(GIVEN ENTRIES Opens)

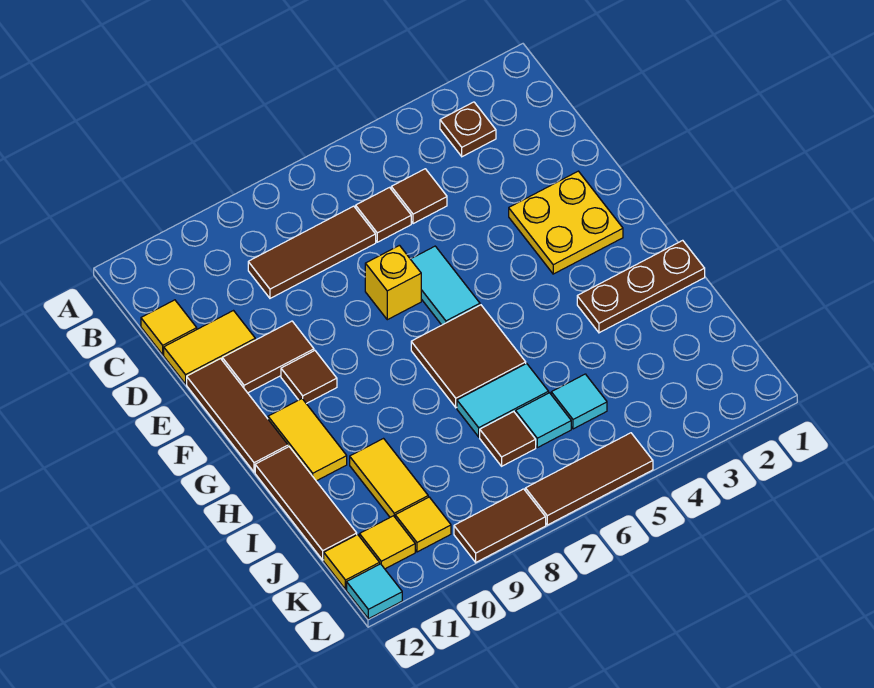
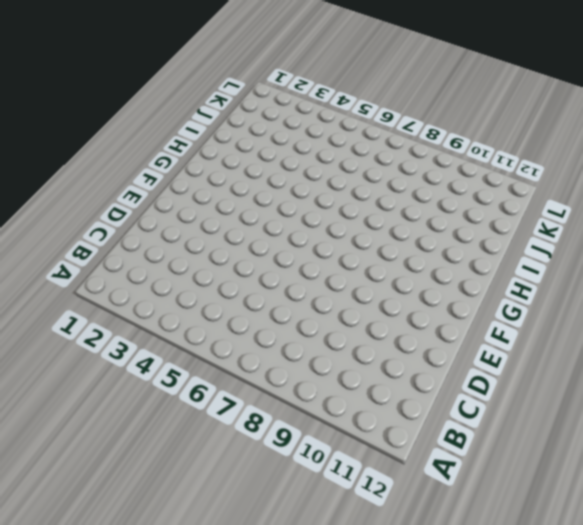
none -> brown plate B3 level 1
none -> brown tile C5 level 1
none -> brown tile C6 level 1

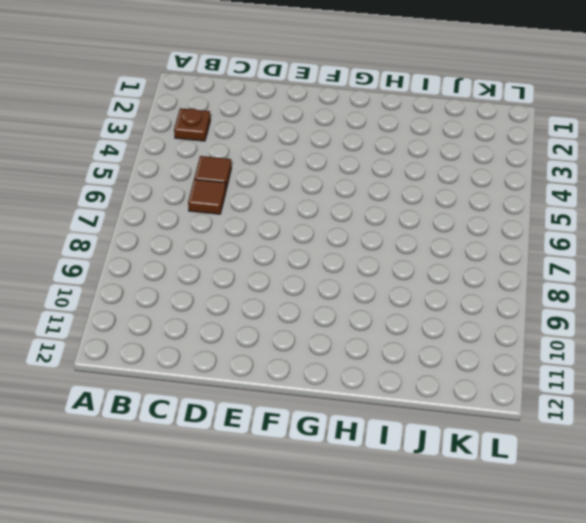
none -> brown tile C7:C9 level 1
none -> yellow tile C12 level 1
none -> yellow tile D11:D12 level 1

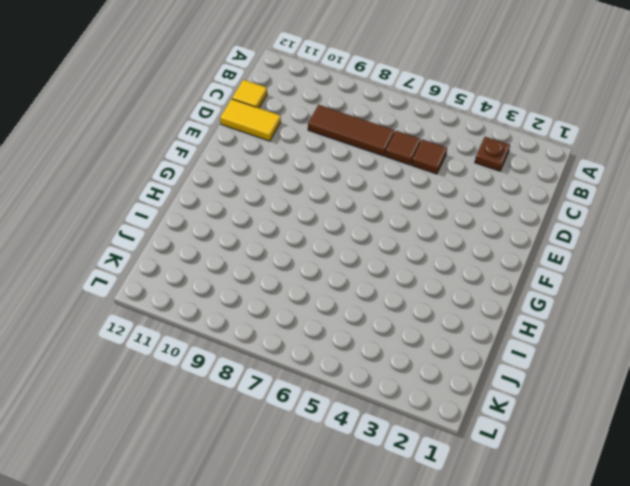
none -> yellow plate E2:F3 level 1
none -> cyan tile E6:F6 level 1
none -> yellow brick E7 level 1

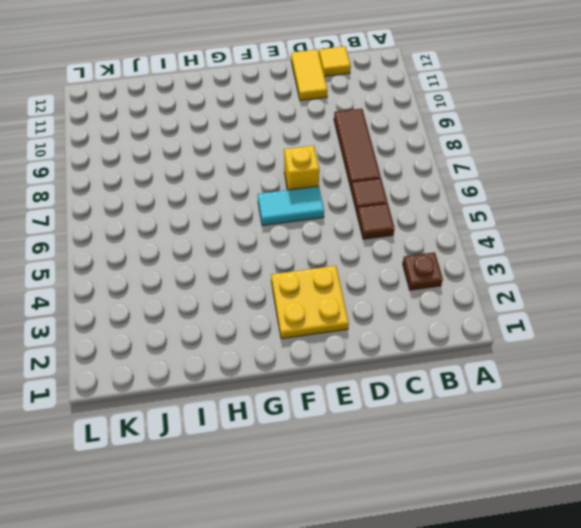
none -> brown tile E10:E11 level 1
none -> brown tile E12:G12 level 1
none -> brown tile F10 level 1

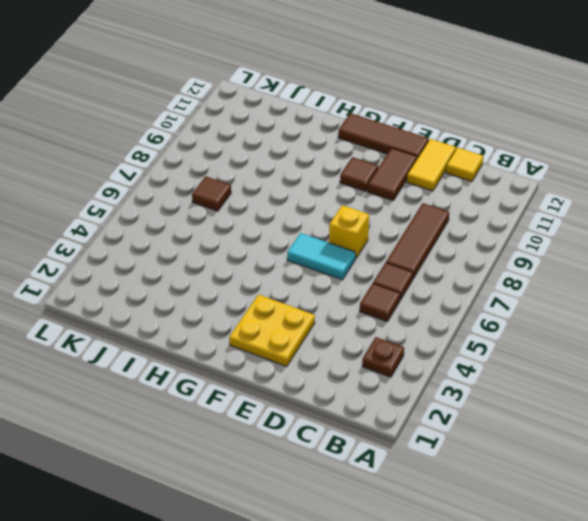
none -> brown tile G6:H7 level 1
none -> yellow tile G11:H11 level 1
none -> brown plate H1:H3 level 1

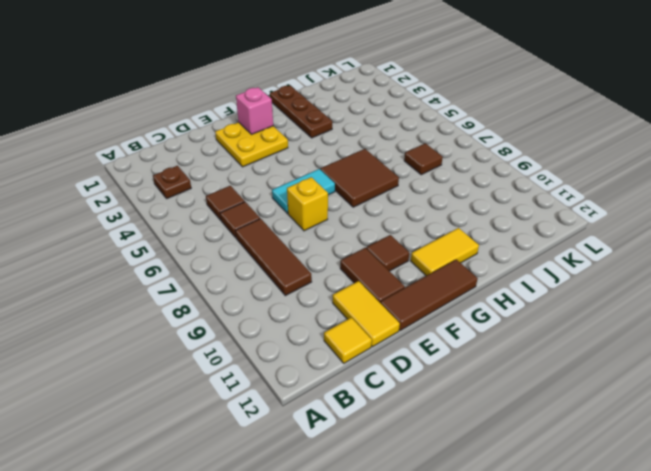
pink brick F2 level 2 -> none
none -> brown tile H12:J12 level 1
none -> cyan tile I6:I7 level 1
none -> yellow tile I10:J10 level 1

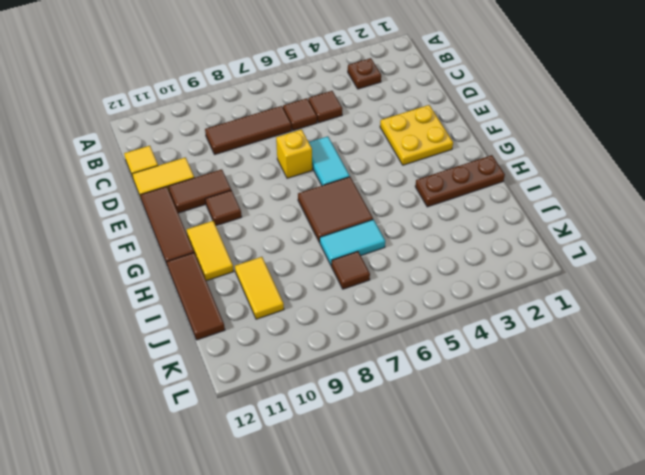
none -> cyan tile J5 level 1
none -> cyan tile J6 level 1
none -> yellow tile K10 level 1

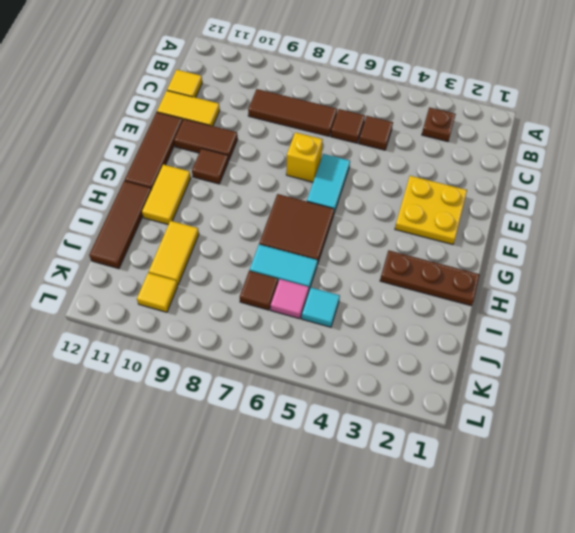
pink tile J6 level 1 -> cyan tile J6 level 1
none -> yellow tile K11 level 1
none -> yellow tile K12 level 1
none -> brown tile L5:L7 level 1

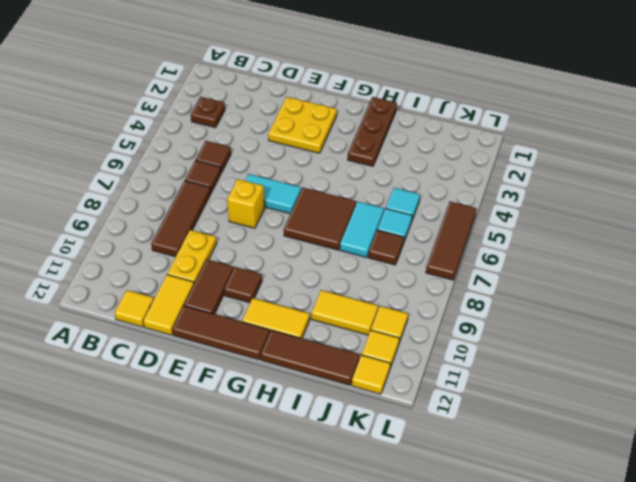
yellow plate D9:D10 level 1 -> none
none -> brown tile L8:L9 level 1
none -> cyan tile L12 level 1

(GIVEN ENTRIES Closes)

> PROBLEM DETAILS
The expected answer is every line in the data above that carries the string "brown".

> EXERCISE SOLUTION
none -> brown plate B3 level 1
none -> brown tile C5 level 1
none -> brown tile C6 level 1
none -> brown tile C7:C9 level 1
none -> brown tile E10:E11 level 1
none -> brown tile E12:G12 level 1
none -> brown tile F10 level 1
none -> brown tile G6:H7 level 1
none -> brown plate H1:H3 level 1
none -> brown tile H12:J12 level 1
none -> brown tile L5:L7 level 1
none -> brown tile L8:L9 level 1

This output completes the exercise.